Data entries
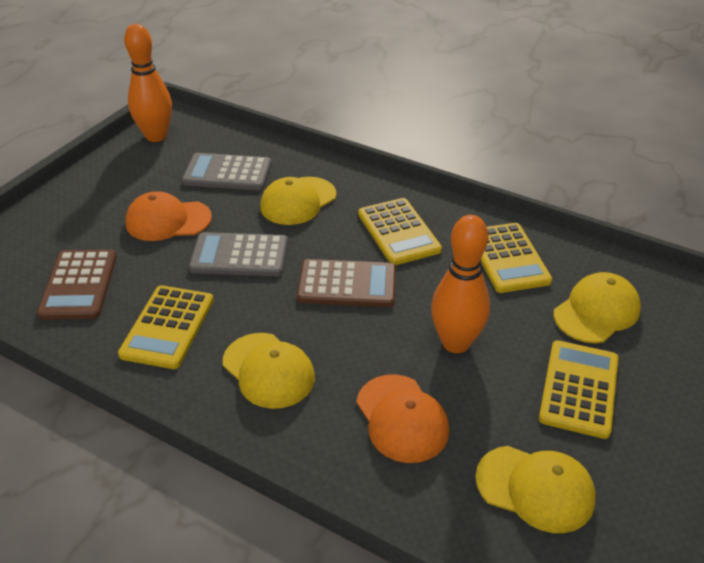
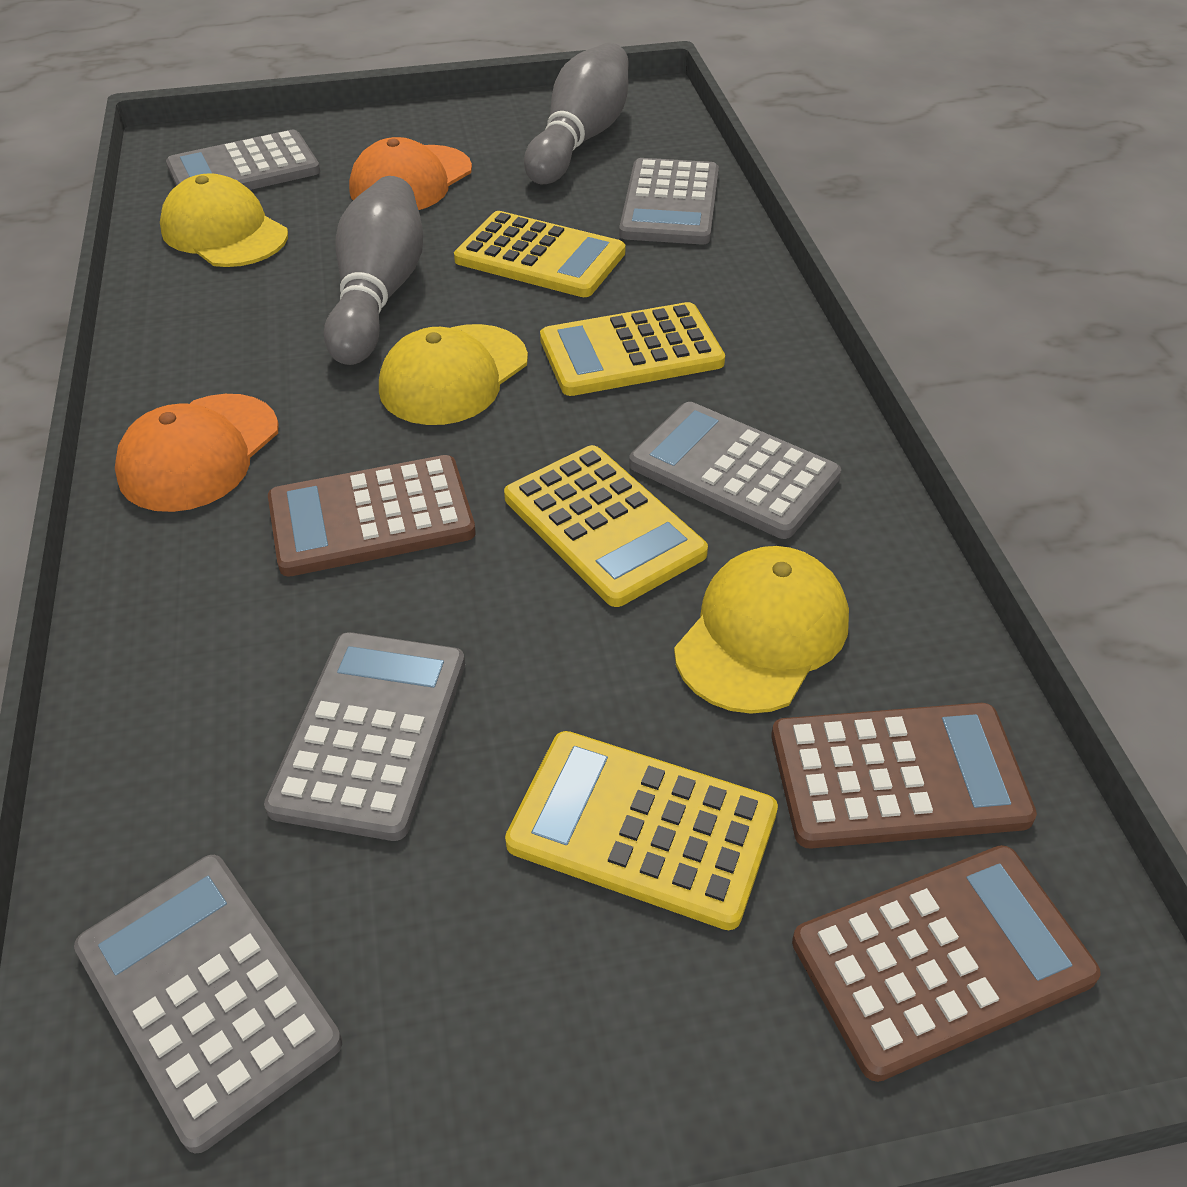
brown calculator: 2 -> 3
grey bowling pin: 0 -> 2
grey calculator: 2 -> 5
orange bowling pin: 2 -> 0
yellow cap: 4 -> 3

#### TASK:
Without any of the pictures, set the entries down again exactly as written.

#### ANSWER TO THE EXERCISE:
brown calculator: 2 -> 3
grey bowling pin: 0 -> 2
grey calculator: 2 -> 5
orange bowling pin: 2 -> 0
yellow cap: 4 -> 3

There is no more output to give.